• **Your assignment**: Write out the records that appear below, verbatim and complete, but without pictures.

- - - -

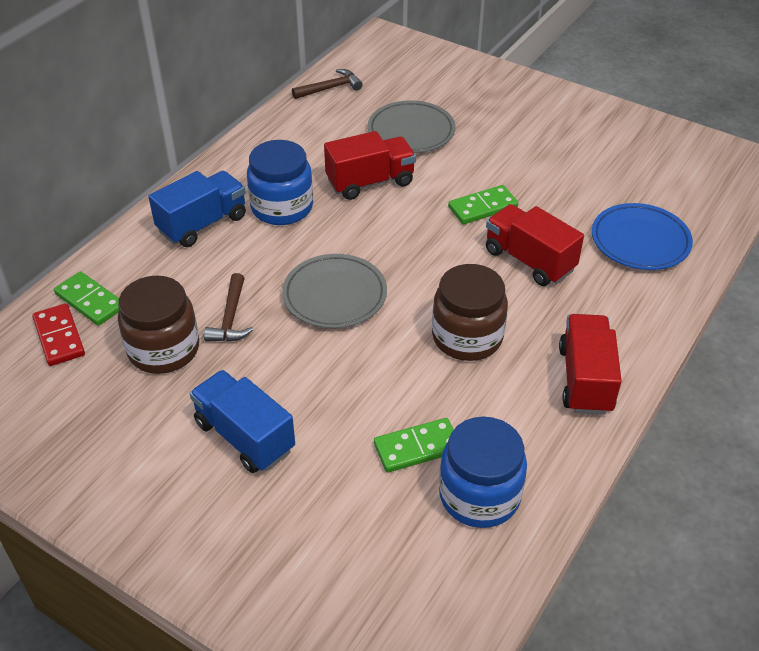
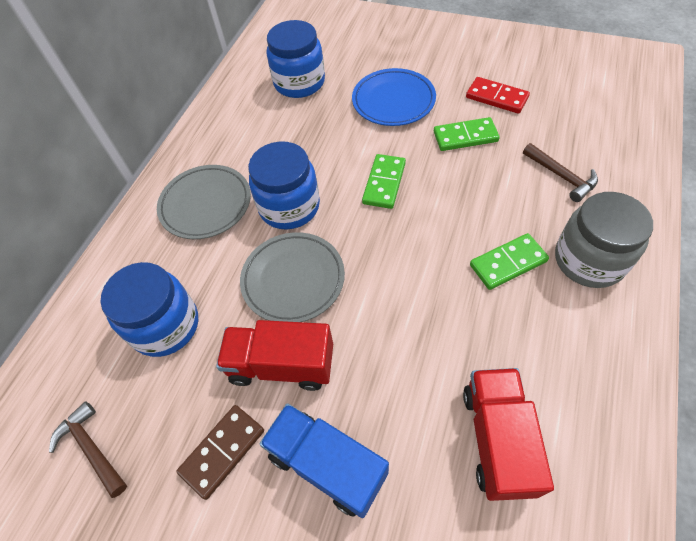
blue jar: 2 -> 3
blue truck: 2 -> 1
brown domino: 0 -> 1
brown jar: 2 -> 0
grey jar: 0 -> 1
red truck: 3 -> 2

- - - -

• **Answer to this exercise**:
blue jar: 2 -> 3
blue truck: 2 -> 1
brown domino: 0 -> 1
brown jar: 2 -> 0
grey jar: 0 -> 1
red truck: 3 -> 2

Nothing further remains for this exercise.